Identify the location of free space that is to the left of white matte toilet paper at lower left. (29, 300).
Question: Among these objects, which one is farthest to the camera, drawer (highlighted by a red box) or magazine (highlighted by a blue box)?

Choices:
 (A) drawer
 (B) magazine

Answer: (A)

+-------+

* **Your instructions**
Reproduce the lines above verbatim, keeping every character, blank line, and space unchanged.

* **Answer area**
Identify the location of free space that is to the left of white matte toilet paper at lower left. (29, 300).
Question: Among these objects, which one is farthest to the camera, drawer (highlighted by a red box) or magazine (highlighted by a blue box)?

Choices:
 (A) drawer
 (B) magazine

Answer: (A)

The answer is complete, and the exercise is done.